**PROBLEM DESCRIPTION**: Every line below between the one holding "camera: 60 degrees right, 10 degrees up" and the one holding "none -> yellow mug [243,240,286,295]", inclusive, should be copied exactly, and no other line.

**RECORDS FOR THIS TASK**:
-=-=-=-=-
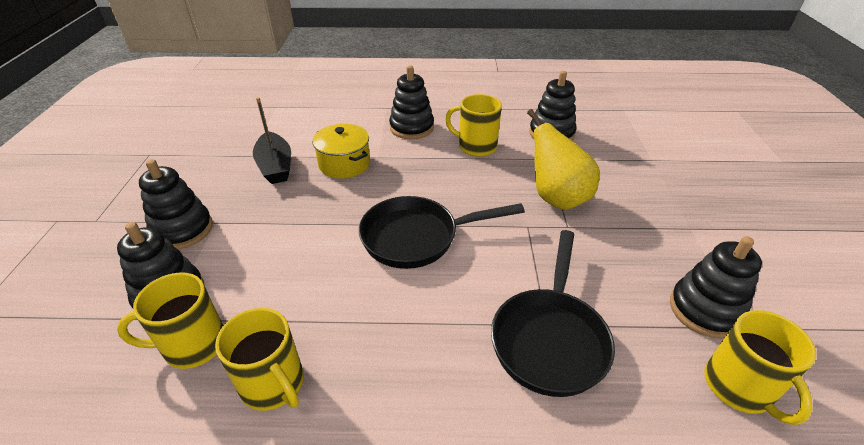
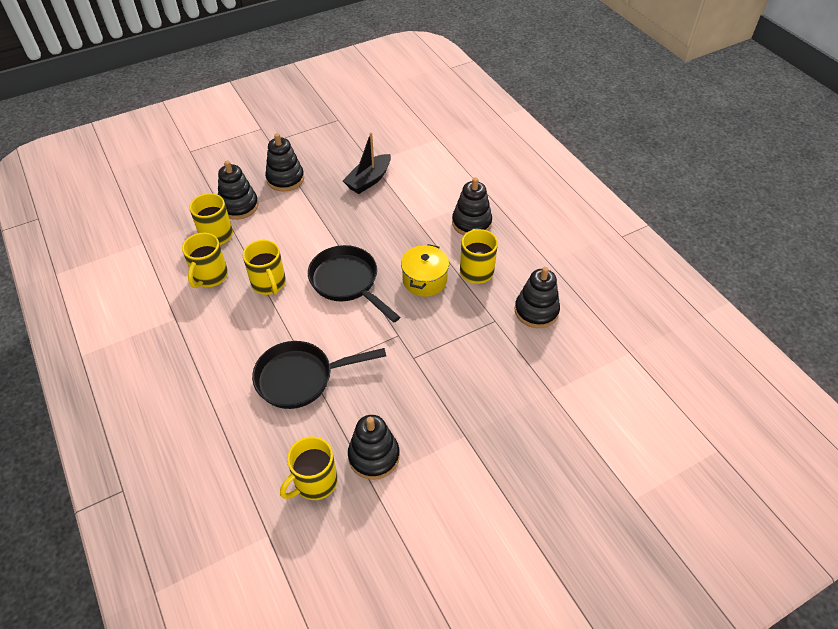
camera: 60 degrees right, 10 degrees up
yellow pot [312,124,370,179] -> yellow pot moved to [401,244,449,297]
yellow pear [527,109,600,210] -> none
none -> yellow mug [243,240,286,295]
-=-=-=-=-
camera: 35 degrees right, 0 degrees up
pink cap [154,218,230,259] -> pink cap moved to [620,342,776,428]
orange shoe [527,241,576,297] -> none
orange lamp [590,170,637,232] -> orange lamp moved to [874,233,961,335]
-=-=-=-=-
**RESPONSE AREA**:
camera: 60 degrees right, 10 degrees up
yellow pot [312,124,370,179] -> yellow pot moved to [401,244,449,297]
yellow pear [527,109,600,210] -> none
none -> yellow mug [243,240,286,295]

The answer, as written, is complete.